[TASK TO COMPLETE] Each line of the records that includes "orange" should be found and copied.

[INPUT MATERIAL]
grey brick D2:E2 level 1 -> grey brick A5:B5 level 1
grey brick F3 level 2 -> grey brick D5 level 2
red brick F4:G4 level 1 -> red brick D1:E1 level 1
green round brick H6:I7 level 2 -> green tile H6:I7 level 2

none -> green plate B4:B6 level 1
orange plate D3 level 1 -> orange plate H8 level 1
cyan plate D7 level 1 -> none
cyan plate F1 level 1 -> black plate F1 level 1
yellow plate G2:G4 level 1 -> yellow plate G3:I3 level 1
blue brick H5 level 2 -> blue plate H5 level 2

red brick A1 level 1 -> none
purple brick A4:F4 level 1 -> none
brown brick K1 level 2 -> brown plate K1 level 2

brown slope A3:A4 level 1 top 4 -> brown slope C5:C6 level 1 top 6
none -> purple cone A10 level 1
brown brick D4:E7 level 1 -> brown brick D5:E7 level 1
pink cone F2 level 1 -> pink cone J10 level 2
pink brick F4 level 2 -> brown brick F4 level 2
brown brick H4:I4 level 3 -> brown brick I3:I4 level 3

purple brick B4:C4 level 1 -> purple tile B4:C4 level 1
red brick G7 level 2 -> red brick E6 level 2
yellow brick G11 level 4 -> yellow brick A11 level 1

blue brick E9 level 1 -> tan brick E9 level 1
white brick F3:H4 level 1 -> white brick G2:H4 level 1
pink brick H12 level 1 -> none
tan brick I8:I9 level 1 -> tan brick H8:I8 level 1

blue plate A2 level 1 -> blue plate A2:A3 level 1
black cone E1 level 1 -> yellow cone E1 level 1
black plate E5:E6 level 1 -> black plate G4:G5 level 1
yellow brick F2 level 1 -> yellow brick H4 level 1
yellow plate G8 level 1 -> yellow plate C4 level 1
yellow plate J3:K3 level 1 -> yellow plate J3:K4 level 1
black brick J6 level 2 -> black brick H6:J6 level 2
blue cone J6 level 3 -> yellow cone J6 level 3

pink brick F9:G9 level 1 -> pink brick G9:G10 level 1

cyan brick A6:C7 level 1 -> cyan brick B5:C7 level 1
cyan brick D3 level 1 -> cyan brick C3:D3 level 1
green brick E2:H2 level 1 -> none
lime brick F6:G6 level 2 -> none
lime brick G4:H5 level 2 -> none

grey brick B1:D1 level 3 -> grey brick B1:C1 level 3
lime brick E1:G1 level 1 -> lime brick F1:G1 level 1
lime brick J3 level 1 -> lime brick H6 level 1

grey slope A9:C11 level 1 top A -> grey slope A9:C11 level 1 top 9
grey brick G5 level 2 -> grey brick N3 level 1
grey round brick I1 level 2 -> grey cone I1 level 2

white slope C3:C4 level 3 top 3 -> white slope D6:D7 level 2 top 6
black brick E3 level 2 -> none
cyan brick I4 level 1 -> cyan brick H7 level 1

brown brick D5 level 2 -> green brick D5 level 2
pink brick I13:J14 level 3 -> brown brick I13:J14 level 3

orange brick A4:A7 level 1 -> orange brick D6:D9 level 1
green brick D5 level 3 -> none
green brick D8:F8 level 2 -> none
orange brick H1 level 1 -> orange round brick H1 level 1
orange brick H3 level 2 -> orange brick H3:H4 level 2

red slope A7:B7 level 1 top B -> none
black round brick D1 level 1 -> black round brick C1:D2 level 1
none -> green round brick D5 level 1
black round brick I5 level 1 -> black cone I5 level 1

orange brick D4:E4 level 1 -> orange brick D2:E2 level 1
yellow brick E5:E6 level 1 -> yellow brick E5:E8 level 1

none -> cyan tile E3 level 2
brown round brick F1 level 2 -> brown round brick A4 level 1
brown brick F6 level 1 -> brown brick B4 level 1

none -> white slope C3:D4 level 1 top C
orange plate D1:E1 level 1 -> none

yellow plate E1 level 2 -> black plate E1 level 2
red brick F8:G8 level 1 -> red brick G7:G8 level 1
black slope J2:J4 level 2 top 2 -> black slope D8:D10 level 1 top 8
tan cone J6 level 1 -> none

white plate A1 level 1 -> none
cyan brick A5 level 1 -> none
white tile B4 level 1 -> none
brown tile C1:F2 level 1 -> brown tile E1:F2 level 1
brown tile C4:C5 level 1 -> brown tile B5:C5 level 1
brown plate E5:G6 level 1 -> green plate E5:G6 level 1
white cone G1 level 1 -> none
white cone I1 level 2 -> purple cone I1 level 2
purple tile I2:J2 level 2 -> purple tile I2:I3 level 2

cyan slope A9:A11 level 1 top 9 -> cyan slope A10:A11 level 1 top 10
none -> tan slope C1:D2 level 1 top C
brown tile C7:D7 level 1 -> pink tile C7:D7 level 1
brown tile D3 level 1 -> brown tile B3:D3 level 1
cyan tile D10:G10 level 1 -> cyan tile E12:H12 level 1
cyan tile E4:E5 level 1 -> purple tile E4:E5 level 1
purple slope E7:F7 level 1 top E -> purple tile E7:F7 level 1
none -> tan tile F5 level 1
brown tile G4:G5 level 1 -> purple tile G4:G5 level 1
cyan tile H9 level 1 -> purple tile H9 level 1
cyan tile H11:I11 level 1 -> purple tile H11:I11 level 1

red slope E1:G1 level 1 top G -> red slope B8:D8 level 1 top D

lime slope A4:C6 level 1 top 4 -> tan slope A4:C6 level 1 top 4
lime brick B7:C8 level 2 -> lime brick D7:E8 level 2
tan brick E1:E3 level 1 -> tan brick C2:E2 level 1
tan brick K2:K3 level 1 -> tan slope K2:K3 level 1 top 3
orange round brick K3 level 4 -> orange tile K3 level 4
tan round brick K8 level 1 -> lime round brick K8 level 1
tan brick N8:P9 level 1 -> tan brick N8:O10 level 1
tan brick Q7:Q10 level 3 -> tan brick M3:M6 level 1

[EXERCISE OUTPUT]
orange plate D3 level 1 -> orange plate H8 level 1
orange brick A4:A7 level 1 -> orange brick D6:D9 level 1
orange brick H1 level 1 -> orange round brick H1 level 1
orange brick H3 level 2 -> orange brick H3:H4 level 2
orange brick D4:E4 level 1 -> orange brick D2:E2 level 1
orange plate D1:E1 level 1 -> none
orange round brick K3 level 4 -> orange tile K3 level 4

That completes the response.